DIRECTIVE
Return all lines of the records that contain the word "their".

Extracted data entries
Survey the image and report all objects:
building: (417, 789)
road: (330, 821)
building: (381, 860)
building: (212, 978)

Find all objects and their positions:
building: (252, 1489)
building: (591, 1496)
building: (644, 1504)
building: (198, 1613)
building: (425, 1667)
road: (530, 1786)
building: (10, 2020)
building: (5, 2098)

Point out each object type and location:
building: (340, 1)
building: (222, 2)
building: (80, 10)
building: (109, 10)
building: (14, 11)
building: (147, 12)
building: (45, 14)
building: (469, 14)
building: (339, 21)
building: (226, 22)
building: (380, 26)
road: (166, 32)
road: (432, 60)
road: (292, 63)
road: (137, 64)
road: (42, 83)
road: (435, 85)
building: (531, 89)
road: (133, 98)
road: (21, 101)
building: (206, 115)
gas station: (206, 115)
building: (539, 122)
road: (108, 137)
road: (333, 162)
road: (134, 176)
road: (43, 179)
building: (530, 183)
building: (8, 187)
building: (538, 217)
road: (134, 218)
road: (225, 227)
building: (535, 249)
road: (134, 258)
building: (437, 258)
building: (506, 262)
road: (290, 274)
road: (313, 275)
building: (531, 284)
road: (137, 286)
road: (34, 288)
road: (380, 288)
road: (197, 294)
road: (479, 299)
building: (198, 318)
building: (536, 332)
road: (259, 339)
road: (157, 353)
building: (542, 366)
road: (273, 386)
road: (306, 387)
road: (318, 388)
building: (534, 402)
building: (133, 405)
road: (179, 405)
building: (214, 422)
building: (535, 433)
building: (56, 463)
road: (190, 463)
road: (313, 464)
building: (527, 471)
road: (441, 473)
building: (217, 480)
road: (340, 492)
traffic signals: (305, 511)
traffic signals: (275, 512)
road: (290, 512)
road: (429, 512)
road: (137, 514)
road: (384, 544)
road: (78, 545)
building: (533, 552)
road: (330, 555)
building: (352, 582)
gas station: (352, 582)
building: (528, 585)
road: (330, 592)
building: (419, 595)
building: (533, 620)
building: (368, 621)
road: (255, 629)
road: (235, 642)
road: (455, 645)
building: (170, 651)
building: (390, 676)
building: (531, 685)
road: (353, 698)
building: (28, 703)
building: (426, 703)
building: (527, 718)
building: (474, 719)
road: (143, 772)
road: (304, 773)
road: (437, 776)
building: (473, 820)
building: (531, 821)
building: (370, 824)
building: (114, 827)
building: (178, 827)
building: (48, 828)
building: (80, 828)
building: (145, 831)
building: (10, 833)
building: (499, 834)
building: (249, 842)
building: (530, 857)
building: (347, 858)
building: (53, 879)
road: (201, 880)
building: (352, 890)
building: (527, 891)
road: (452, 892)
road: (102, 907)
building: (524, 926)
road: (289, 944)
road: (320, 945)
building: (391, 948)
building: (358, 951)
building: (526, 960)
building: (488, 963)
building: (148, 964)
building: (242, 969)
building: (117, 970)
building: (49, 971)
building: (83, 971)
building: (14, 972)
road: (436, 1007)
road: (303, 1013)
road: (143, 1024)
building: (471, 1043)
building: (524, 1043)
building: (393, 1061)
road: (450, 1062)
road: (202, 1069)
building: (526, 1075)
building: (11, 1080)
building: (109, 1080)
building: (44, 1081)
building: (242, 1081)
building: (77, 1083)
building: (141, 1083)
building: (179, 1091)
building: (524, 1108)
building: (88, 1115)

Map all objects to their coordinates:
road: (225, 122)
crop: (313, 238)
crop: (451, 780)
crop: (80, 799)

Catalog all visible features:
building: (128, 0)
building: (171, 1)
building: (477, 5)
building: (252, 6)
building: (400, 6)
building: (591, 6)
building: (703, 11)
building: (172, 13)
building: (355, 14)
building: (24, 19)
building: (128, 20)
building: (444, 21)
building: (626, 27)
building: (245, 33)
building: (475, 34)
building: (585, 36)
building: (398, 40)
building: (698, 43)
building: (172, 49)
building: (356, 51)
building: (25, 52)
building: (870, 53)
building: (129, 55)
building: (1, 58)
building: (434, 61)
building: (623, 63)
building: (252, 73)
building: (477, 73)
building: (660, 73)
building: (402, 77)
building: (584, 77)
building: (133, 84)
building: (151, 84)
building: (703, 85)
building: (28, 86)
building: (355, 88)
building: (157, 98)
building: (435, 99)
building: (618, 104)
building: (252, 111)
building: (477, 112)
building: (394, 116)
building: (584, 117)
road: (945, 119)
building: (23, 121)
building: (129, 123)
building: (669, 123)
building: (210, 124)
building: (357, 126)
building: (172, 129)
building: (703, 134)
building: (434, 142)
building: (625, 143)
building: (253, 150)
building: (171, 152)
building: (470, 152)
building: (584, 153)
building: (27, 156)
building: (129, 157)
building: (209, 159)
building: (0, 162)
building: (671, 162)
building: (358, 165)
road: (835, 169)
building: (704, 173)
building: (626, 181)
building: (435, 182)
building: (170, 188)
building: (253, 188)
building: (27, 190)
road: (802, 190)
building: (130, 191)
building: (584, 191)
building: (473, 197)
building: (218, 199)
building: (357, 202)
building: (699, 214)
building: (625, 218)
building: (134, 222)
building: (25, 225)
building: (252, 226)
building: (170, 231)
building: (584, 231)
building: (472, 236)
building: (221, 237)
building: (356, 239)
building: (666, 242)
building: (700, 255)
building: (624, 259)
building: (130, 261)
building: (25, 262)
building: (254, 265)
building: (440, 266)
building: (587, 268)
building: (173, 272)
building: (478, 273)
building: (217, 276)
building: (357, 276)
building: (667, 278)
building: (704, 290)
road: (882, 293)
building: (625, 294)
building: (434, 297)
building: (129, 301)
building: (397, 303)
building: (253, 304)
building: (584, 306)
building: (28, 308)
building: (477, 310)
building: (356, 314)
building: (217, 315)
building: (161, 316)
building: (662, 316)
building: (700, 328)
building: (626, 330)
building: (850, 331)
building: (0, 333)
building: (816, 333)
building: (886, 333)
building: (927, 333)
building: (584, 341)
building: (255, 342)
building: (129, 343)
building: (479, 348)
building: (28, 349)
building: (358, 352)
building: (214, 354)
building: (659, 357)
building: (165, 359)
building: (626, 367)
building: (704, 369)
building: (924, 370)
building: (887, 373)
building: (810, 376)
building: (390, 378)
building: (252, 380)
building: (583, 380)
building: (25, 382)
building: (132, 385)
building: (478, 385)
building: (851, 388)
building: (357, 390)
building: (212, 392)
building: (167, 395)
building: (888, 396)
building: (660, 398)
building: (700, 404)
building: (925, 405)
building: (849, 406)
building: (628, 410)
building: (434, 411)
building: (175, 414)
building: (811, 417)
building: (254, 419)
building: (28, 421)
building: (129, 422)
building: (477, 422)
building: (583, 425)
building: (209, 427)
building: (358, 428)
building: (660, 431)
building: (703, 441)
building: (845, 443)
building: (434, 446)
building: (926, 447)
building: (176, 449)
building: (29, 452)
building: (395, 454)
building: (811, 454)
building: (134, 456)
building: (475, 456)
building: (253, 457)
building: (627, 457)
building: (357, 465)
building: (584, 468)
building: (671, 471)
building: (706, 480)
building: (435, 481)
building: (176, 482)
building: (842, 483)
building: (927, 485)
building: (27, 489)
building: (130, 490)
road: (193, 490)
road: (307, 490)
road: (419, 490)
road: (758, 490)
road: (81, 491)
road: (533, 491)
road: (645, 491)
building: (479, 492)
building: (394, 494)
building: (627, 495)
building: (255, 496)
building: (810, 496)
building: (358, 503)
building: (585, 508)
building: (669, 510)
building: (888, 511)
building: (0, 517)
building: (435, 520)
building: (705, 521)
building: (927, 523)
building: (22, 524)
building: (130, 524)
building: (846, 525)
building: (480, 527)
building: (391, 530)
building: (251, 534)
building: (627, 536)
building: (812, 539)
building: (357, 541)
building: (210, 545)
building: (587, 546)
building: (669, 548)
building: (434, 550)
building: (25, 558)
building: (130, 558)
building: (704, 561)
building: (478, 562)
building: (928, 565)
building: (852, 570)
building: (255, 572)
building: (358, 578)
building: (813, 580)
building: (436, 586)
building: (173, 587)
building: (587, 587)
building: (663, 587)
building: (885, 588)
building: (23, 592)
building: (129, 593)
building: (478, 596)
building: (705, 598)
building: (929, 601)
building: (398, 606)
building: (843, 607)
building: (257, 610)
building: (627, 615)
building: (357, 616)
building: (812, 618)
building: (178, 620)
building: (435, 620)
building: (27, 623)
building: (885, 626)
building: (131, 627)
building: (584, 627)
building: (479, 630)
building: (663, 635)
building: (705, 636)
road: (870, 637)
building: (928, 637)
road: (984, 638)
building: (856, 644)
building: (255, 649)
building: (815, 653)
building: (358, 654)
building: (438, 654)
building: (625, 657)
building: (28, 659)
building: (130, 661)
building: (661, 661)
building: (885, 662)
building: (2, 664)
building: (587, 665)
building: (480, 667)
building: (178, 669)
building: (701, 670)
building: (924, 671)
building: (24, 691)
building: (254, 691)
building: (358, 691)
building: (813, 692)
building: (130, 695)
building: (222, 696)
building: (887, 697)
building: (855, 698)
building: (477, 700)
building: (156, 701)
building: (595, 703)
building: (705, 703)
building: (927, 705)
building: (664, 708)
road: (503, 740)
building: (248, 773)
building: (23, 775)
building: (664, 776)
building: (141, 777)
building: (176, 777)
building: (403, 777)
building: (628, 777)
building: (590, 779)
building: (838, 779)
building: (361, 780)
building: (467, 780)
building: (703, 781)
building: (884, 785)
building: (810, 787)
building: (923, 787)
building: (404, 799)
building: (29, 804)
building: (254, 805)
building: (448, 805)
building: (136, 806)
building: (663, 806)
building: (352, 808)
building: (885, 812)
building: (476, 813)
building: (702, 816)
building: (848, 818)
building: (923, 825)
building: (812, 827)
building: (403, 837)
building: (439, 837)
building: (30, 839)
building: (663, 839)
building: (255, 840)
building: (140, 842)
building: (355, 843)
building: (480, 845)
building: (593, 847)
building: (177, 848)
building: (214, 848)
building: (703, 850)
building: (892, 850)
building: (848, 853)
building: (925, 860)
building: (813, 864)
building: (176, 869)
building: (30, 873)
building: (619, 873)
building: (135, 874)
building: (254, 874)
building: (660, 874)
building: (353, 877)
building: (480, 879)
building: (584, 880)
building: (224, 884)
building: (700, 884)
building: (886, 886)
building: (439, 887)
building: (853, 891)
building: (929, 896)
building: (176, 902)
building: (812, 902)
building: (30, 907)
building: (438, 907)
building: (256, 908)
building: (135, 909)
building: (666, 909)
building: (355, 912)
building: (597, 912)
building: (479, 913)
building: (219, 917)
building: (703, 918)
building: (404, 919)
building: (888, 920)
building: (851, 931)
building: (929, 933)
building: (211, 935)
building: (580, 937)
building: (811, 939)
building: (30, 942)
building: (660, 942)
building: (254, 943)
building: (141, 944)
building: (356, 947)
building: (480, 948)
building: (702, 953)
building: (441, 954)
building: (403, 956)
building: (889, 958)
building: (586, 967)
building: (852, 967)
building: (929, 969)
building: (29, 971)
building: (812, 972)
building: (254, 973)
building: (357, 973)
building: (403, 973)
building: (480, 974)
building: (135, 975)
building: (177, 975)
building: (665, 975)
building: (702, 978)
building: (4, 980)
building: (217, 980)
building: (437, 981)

TASK SOLUTION
Find all objects and their positions:
Map all objects to their coordinates:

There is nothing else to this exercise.